EXERCISE DATA:

▽

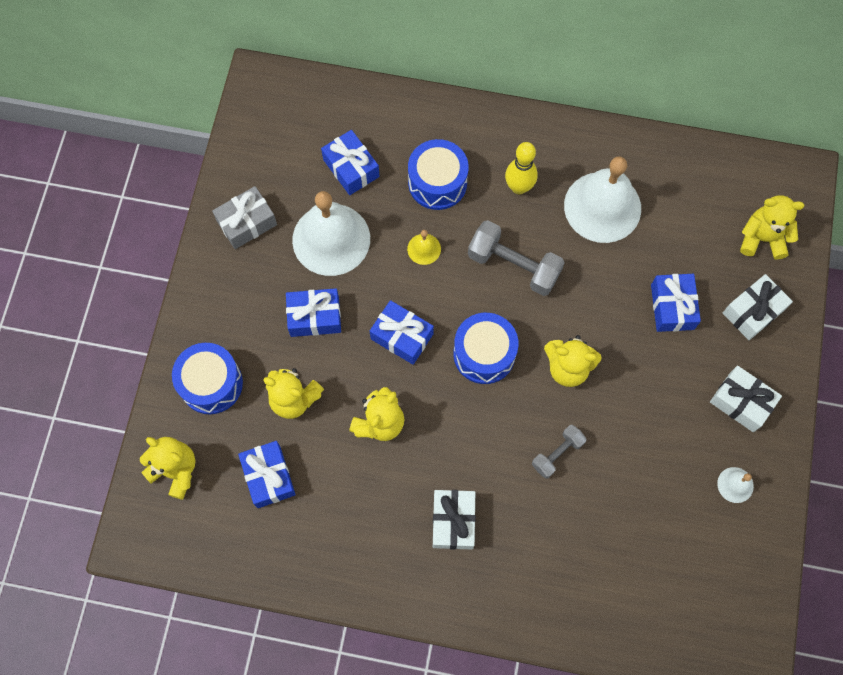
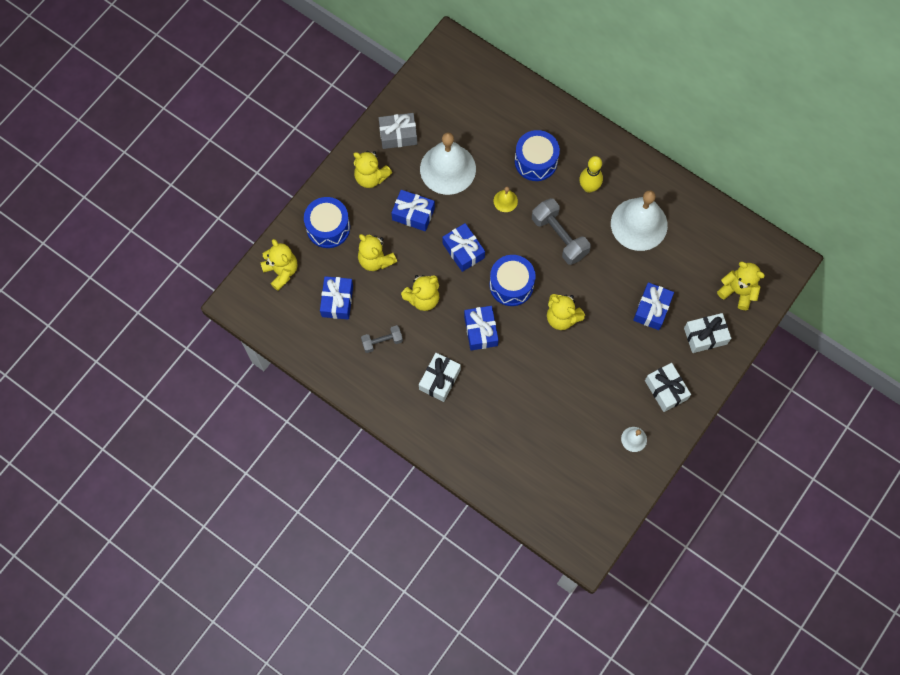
camera: 25 degrees right, 0 degrees up
(237, 292) = (371, 177): none -> yellow teddy bear
(351, 168) = (483, 128): blue gift -> blue gift (480, 331)
(557, 454) = (527, 368): grey dumbbell -> grey dumbbell (382, 342)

△

REQUIRED ACTION: Restate the material word for word; no picture should appear in the copy.

YOUR SOLUTION:
camera: 25 degrees right, 0 degrees up
(237, 292) = (371, 177): none -> yellow teddy bear
(351, 168) = (483, 128): blue gift -> blue gift (480, 331)
(557, 454) = (527, 368): grey dumbbell -> grey dumbbell (382, 342)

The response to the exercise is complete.